= What you should do =
Your task is to repeat all of the data exactly while excluding the pictures.

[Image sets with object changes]
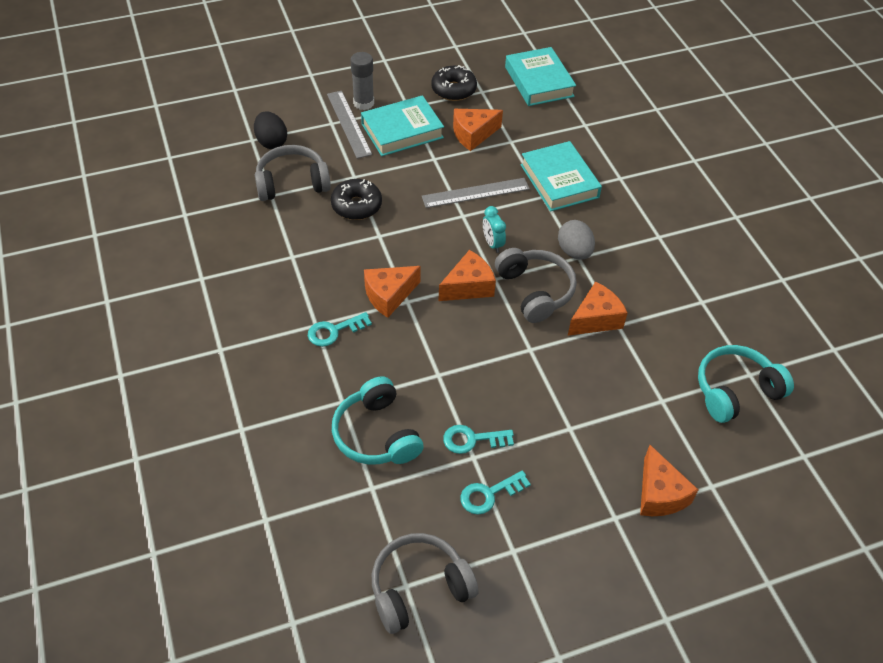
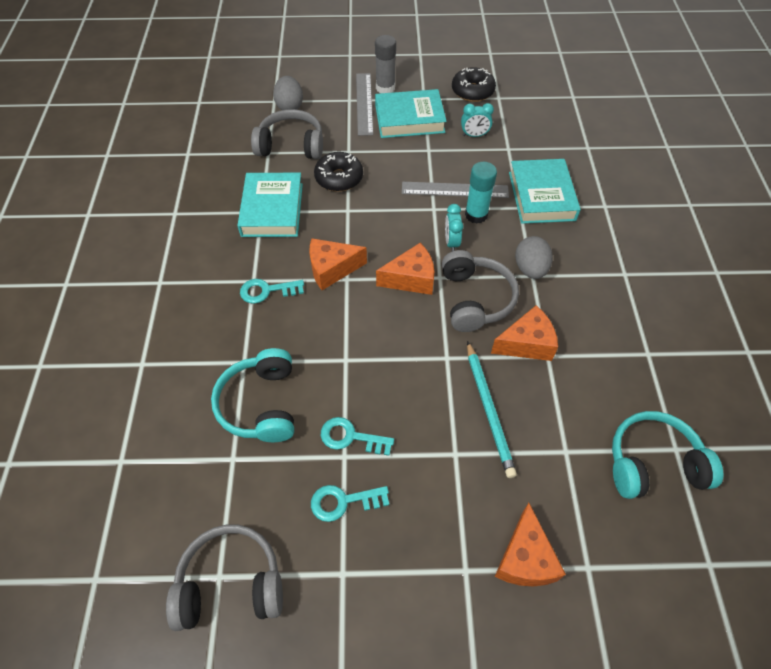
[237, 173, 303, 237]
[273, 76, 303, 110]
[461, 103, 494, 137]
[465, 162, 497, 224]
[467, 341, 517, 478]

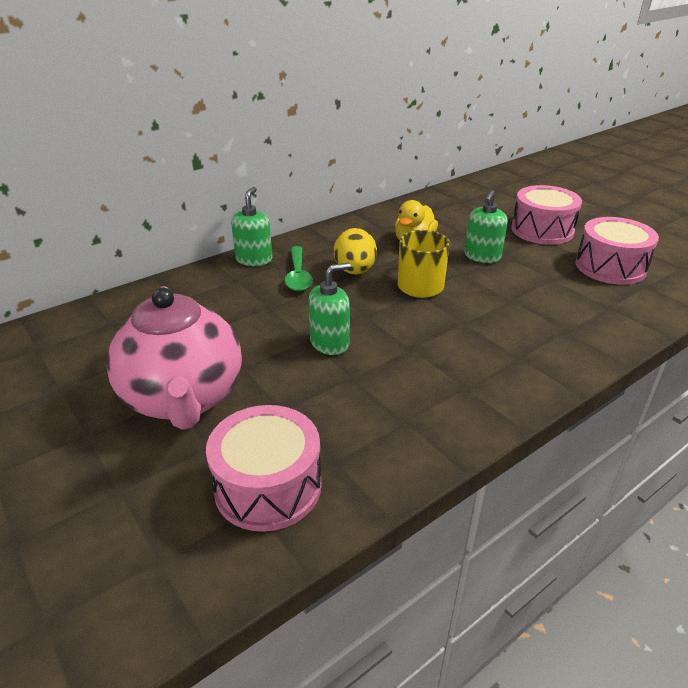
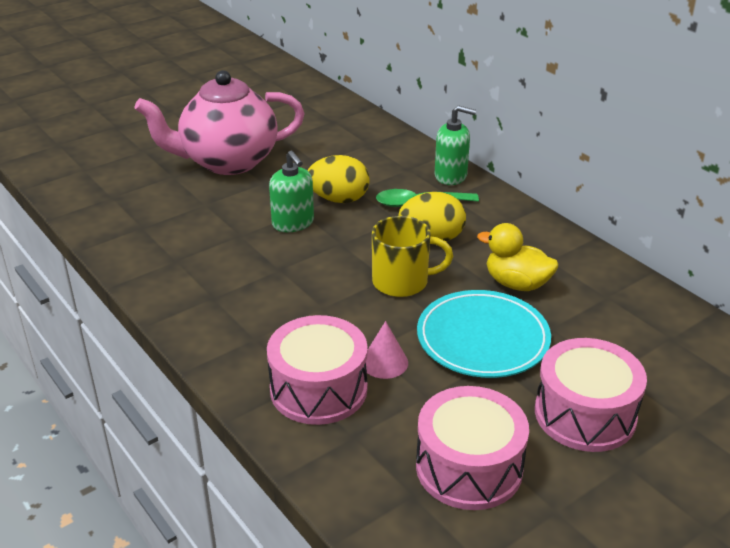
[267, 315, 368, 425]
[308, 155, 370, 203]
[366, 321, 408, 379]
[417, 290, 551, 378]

= Result =
[237, 173, 303, 237]
[273, 76, 303, 110]
[461, 103, 494, 137]
[465, 162, 497, 224]
[467, 341, 517, 478]

[267, 315, 368, 425]
[308, 155, 370, 203]
[366, 321, 408, 379]
[417, 290, 551, 378]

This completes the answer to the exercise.